■ INPUT MATERIAL:
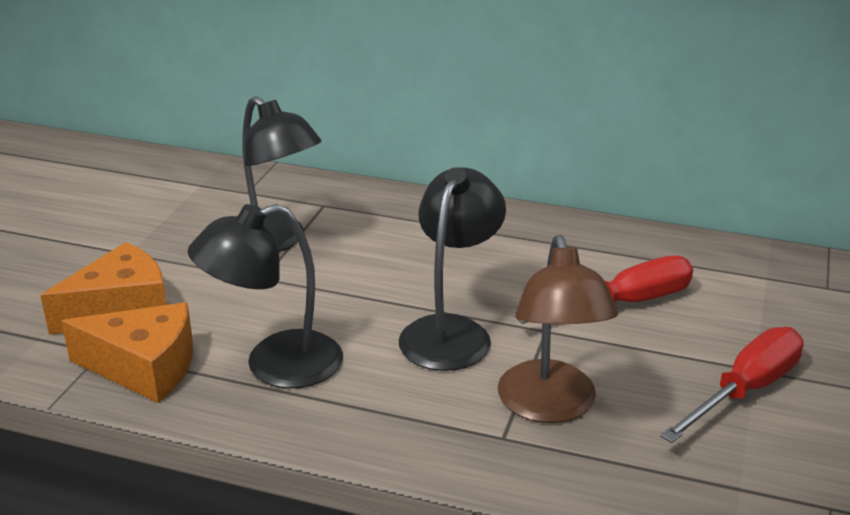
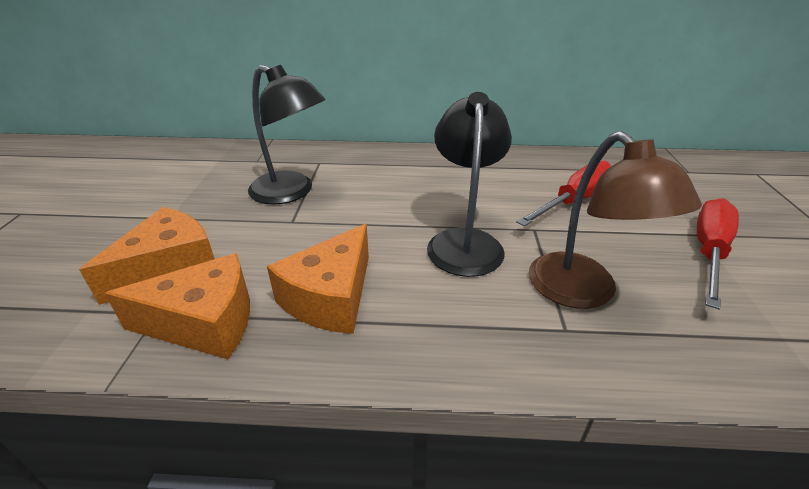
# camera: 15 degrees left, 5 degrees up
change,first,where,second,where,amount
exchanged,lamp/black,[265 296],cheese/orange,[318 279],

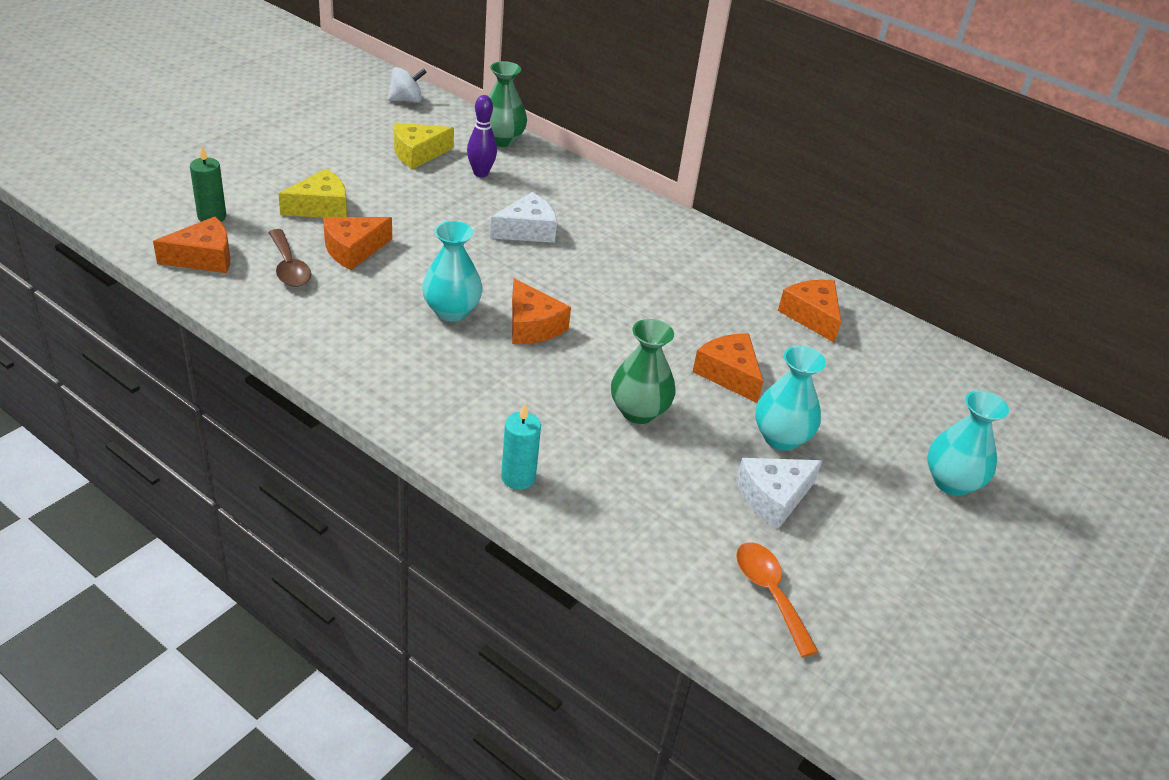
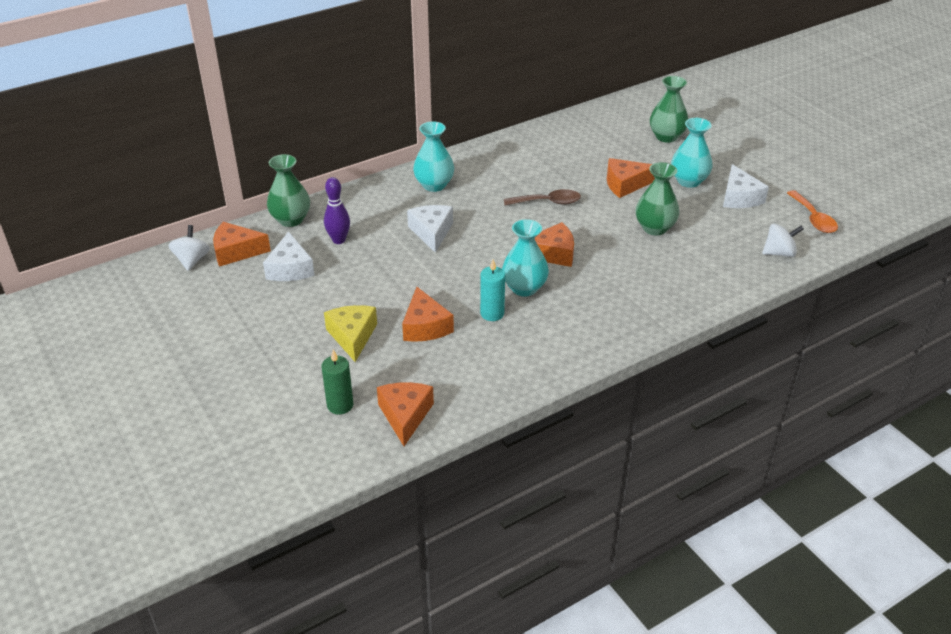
# camera: 65 degrees left, 0 degrees up
change,first,where,second,where,amount
relocated,cheese/orange,[809 311],,[242 244],
colour,cheese/yellow,[424 145],cheese/white,[289 256],
relocated,vase/turquoise,[968 443],,[433 156],
relocated,candle/turquoise,[521 447],,[492 290],
relocated,spoon/brown,[289 258],,[542 197],
appeared,,,vase/green,[669 109],
appeared,,,spinning top/white,[783 240],
spun,spoon/orange,[777 599],,[812 211],105 degrees counterclockwise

■ TRY IT: Would you retype all the material above exactly, apart from its pictures?

■ RESPONSE TO THIS TASK:
# camera: 15 degrees left, 5 degrees up
change,first,where,second,where,amount
exchanged,lamp/black,[265 296],cheese/orange,[318 279],

# camera: 65 degrees left, 0 degrees up
change,first,where,second,where,amount
relocated,cheese/orange,[809 311],,[242 244],
colour,cheese/yellow,[424 145],cheese/white,[289 256],
relocated,vase/turquoise,[968 443],,[433 156],
relocated,candle/turquoise,[521 447],,[492 290],
relocated,spoon/brown,[289 258],,[542 197],
appeared,,,vase/green,[669 109],
appeared,,,spinning top/white,[783 240],
spun,spoon/orange,[777 599],,[812 211],105 degrees counterclockwise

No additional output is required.